→ **Description of the task**
Reproduce word for word the lines between those holding "(334, 80) = (157, 238): white" and "(560, 150) = (504, 59): orange", inclusive, and nothing else from the data below.

→ **Provided entries**
******************************
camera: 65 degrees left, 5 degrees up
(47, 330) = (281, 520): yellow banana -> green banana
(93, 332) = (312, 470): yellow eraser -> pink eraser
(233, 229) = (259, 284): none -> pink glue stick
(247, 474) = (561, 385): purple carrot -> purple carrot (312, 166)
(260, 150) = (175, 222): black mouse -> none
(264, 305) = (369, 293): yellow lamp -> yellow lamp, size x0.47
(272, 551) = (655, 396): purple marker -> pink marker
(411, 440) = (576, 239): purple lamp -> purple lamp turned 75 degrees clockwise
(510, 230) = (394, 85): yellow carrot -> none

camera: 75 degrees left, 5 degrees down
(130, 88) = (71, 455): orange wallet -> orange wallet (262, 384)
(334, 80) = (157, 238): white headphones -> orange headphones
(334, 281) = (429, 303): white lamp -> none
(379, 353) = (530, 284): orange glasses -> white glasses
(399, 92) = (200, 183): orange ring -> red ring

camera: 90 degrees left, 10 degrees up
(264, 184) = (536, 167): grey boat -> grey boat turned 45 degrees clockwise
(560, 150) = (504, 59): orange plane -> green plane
******************************
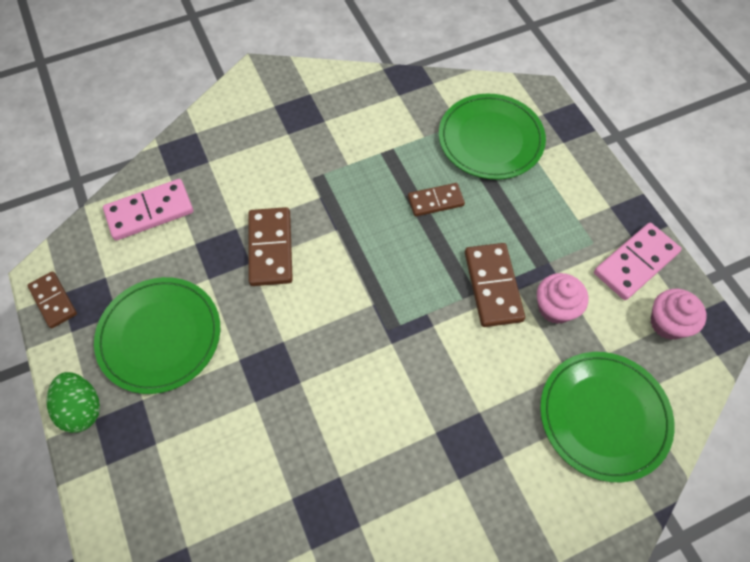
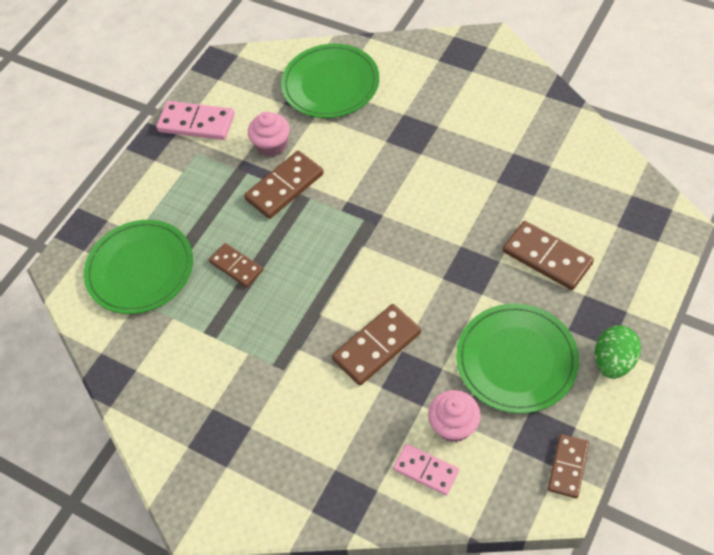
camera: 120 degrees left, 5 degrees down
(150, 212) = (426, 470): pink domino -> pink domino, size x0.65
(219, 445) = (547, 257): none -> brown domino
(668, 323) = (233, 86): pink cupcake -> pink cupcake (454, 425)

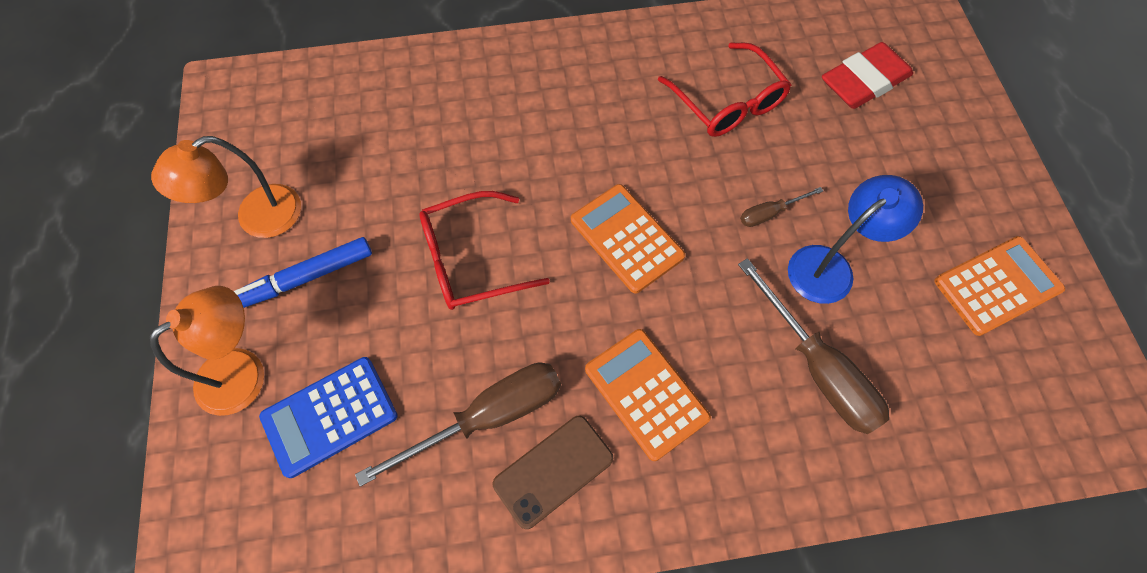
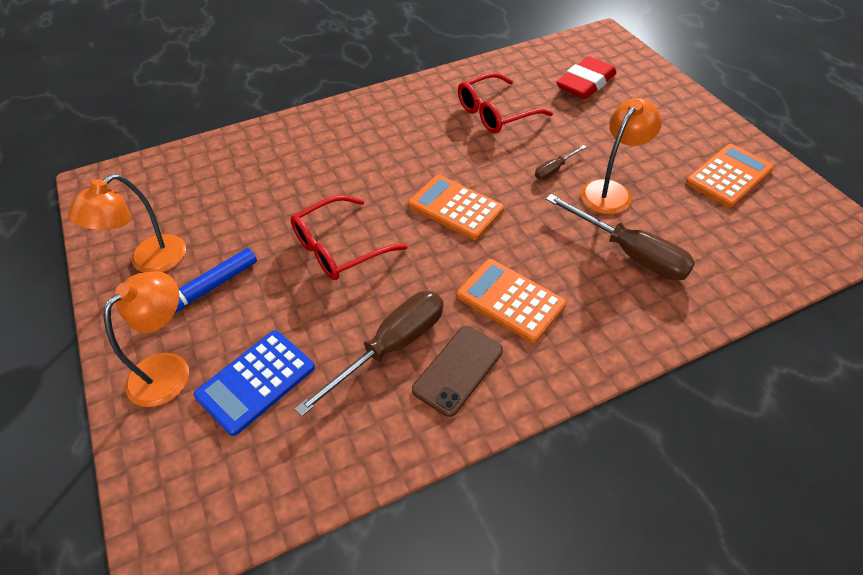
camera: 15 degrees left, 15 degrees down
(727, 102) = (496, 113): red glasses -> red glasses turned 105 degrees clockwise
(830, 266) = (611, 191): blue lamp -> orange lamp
******************************
→ **Written solution**
(334, 80) = (157, 238): white headphones -> orange headphones
(334, 281) = (429, 303): white lamp -> none
(379, 353) = (530, 284): orange glasses -> white glasses
(399, 92) = (200, 183): orange ring -> red ring

camera: 90 degrees left, 10 degrees up
(264, 184) = (536, 167): grey boat -> grey boat turned 45 degrees clockwise
(560, 150) = (504, 59): orange plane -> green plane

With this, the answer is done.